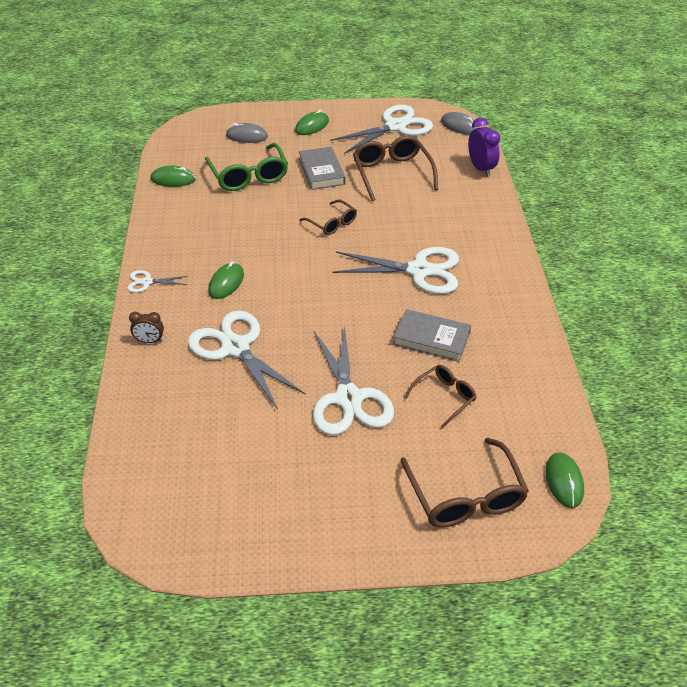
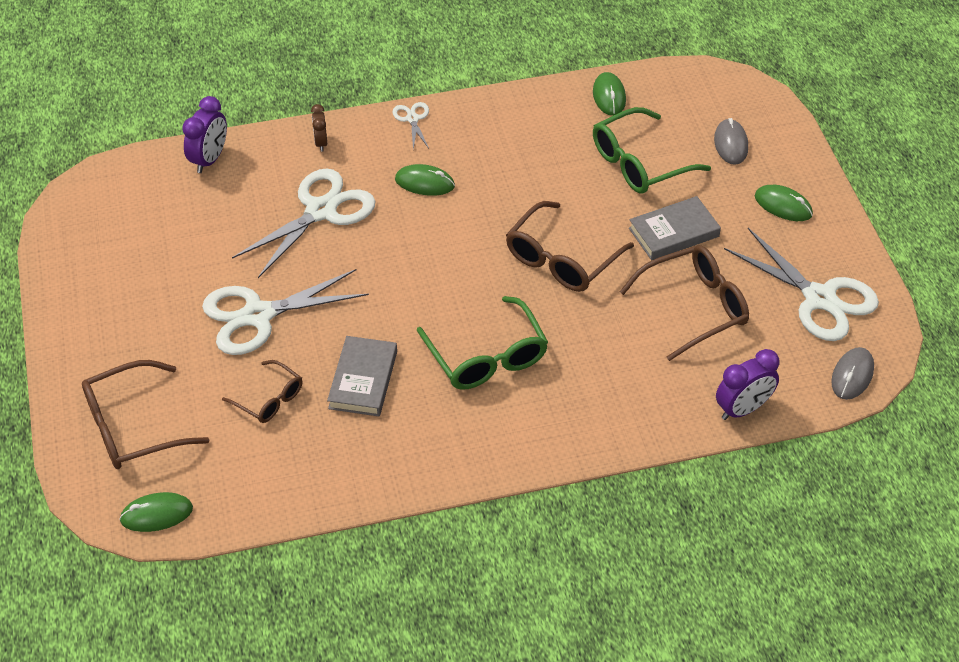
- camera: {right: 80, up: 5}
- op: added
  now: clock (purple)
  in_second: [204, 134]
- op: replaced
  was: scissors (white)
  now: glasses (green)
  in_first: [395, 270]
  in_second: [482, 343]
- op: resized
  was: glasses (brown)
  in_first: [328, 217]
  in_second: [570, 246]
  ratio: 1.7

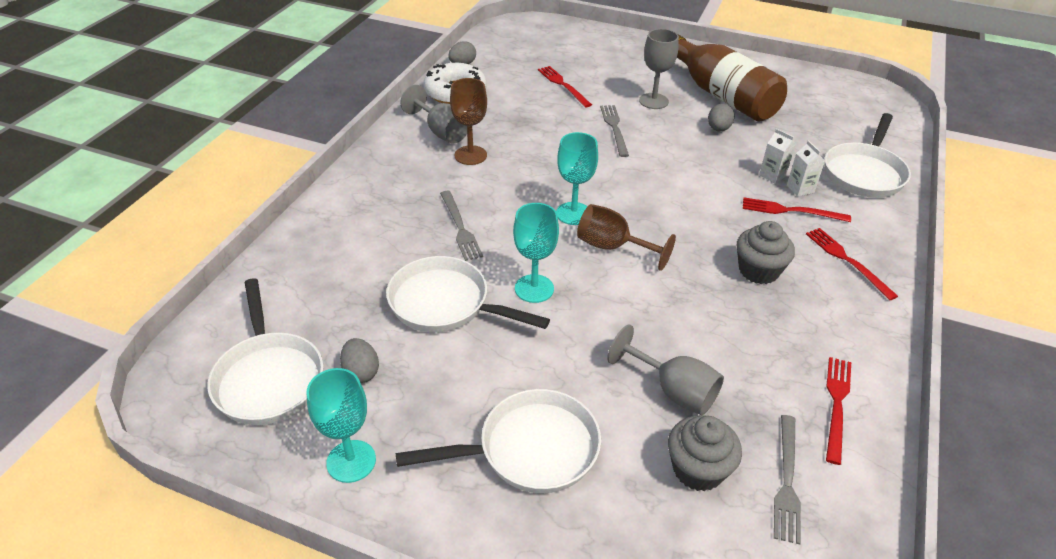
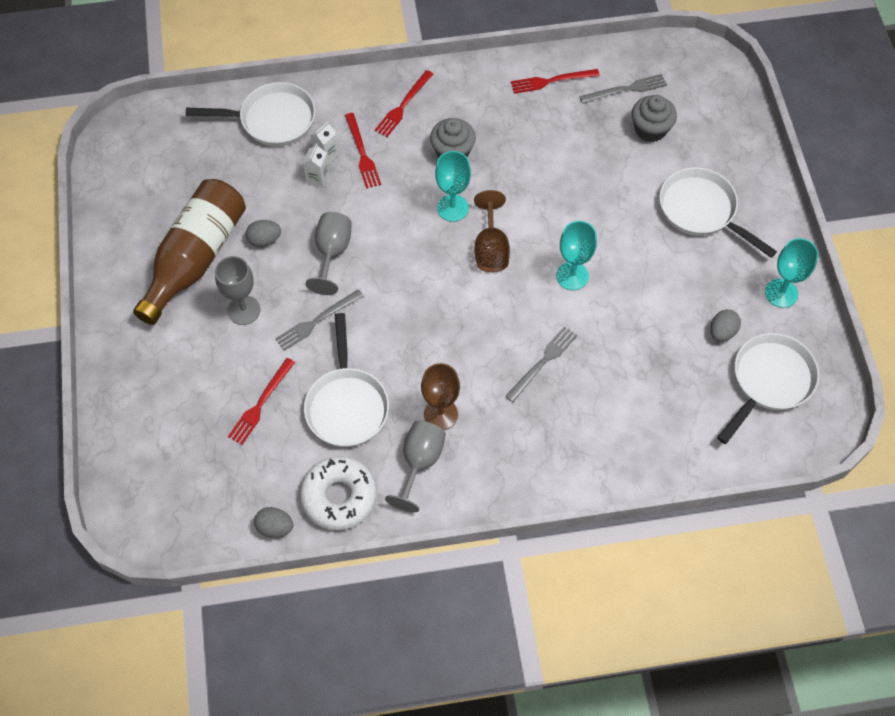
- camera: {right: -120, up: 20}
- op: moved
  was: pan (white)
  in_first: [468, 294]
  in_second: [346, 380]
- op: moved
  was: goblet (turquoise)
  in_first: [577, 178]
  in_second: [453, 186]
- op: moved
  was: goblet (grey)
  in_first: [665, 370]
  in_second: [329, 253]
========
Go through the material above and report each line containing "glasses".

  now: glasses (green)
  was: glasses (brown)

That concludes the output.